■ **Assignment**
For the word "schottky", count the lines of the records that hold it, and give only that number.

[Stored items]
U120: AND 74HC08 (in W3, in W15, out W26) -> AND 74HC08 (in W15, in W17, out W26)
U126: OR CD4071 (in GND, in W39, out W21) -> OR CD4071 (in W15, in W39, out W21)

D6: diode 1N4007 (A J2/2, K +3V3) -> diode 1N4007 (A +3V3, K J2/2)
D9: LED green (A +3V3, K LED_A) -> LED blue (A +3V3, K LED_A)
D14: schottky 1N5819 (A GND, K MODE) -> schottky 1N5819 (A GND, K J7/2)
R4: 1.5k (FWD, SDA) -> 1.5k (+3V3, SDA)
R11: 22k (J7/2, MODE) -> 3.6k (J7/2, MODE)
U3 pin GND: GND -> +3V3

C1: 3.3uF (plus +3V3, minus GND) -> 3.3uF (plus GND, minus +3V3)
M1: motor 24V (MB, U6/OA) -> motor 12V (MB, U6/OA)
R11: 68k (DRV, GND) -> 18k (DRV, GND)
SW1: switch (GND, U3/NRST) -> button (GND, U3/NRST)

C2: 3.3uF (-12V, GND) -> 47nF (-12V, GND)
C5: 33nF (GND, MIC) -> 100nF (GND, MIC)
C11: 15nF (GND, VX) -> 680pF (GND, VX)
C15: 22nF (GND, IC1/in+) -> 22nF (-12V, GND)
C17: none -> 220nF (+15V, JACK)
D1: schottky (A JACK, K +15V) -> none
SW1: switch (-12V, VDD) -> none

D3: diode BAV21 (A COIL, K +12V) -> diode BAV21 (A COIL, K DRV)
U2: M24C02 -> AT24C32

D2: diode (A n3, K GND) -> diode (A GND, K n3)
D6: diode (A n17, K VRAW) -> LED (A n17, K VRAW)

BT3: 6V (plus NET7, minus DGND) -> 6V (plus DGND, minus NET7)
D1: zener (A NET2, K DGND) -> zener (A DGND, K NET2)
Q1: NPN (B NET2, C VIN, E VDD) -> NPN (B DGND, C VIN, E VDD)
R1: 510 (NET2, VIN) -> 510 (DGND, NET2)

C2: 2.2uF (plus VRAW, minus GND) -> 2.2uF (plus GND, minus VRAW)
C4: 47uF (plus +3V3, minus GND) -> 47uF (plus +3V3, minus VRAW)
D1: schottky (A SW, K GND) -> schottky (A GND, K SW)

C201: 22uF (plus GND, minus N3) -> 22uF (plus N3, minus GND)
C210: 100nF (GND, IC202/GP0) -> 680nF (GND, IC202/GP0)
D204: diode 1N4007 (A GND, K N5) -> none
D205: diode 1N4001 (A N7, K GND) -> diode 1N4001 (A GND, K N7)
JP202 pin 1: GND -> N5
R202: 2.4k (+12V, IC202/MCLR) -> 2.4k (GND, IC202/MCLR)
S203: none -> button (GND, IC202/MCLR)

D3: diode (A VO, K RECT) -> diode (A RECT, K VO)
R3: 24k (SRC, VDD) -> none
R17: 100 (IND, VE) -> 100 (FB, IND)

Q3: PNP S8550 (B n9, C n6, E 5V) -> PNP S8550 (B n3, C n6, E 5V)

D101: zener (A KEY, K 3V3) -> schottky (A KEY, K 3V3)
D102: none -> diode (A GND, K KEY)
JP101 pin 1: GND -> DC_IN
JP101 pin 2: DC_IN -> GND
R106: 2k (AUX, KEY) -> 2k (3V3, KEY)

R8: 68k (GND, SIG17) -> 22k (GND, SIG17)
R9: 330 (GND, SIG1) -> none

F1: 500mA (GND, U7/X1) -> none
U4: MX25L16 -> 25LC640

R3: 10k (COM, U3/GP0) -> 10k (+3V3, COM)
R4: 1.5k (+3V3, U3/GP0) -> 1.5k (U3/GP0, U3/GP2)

■ **Response area**
4